---------- Data provided ----------
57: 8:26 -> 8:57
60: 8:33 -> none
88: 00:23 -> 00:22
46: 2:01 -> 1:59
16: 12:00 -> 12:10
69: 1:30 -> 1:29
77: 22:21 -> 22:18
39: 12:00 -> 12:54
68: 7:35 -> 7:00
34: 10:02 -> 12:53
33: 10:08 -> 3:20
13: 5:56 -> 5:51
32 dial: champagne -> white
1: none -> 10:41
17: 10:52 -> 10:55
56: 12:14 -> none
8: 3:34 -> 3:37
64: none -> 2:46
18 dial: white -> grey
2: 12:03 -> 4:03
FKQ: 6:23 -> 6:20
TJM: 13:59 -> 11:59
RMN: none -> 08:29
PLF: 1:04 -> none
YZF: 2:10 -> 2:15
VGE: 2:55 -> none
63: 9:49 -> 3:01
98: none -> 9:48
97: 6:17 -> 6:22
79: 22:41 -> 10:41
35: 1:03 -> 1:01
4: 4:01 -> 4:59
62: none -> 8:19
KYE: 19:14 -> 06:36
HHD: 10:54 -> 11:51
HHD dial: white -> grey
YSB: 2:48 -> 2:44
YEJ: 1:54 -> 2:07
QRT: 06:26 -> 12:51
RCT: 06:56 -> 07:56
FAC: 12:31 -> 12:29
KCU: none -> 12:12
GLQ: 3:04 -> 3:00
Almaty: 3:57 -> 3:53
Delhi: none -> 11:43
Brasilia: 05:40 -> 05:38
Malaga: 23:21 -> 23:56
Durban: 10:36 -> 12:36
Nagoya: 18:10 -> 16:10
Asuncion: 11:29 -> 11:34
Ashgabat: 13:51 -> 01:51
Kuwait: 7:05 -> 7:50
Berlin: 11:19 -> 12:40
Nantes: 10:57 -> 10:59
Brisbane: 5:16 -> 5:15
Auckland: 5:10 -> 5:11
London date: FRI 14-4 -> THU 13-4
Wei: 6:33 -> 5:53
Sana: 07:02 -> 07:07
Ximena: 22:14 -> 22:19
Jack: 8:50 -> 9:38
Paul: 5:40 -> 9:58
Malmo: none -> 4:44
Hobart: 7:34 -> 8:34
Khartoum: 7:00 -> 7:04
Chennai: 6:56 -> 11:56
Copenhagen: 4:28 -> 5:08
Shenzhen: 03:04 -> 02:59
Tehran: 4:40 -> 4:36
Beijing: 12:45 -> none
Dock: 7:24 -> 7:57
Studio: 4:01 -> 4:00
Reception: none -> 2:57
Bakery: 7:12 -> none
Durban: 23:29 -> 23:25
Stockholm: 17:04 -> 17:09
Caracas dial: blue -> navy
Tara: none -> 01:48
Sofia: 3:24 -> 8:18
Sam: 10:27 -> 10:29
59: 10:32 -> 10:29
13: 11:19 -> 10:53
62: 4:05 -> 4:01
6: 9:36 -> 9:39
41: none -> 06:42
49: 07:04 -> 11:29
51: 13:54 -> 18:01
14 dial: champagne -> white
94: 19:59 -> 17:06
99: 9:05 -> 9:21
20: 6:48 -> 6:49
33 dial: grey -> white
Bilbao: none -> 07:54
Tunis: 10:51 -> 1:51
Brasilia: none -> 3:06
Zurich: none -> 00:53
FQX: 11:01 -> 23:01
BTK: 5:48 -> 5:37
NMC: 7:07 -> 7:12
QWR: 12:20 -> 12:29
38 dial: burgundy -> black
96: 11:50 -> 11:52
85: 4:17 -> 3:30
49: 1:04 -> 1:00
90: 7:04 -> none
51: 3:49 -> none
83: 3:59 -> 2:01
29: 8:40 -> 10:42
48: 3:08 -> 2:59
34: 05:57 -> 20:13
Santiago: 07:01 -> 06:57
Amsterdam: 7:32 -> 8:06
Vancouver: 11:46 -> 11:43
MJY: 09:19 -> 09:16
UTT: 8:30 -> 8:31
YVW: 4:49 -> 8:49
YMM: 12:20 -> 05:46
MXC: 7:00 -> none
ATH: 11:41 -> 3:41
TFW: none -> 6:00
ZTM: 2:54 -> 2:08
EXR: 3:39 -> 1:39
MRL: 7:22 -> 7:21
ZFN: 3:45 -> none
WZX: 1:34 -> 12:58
----------
Prompt
Copy the items character for character, starting at the first line and ending at the line that contains "YSB: 2:48 -> 2:44".

Solution to this task
57: 8:26 -> 8:57
60: 8:33 -> none
88: 00:23 -> 00:22
46: 2:01 -> 1:59
16: 12:00 -> 12:10
69: 1:30 -> 1:29
77: 22:21 -> 22:18
39: 12:00 -> 12:54
68: 7:35 -> 7:00
34: 10:02 -> 12:53
33: 10:08 -> 3:20
13: 5:56 -> 5:51
32 dial: champagne -> white
1: none -> 10:41
17: 10:52 -> 10:55
56: 12:14 -> none
8: 3:34 -> 3:37
64: none -> 2:46
18 dial: white -> grey
2: 12:03 -> 4:03
FKQ: 6:23 -> 6:20
TJM: 13:59 -> 11:59
RMN: none -> 08:29
PLF: 1:04 -> none
YZF: 2:10 -> 2:15
VGE: 2:55 -> none
63: 9:49 -> 3:01
98: none -> 9:48
97: 6:17 -> 6:22
79: 22:41 -> 10:41
35: 1:03 -> 1:01
4: 4:01 -> 4:59
62: none -> 8:19
KYE: 19:14 -> 06:36
HHD: 10:54 -> 11:51
HHD dial: white -> grey
YSB: 2:48 -> 2:44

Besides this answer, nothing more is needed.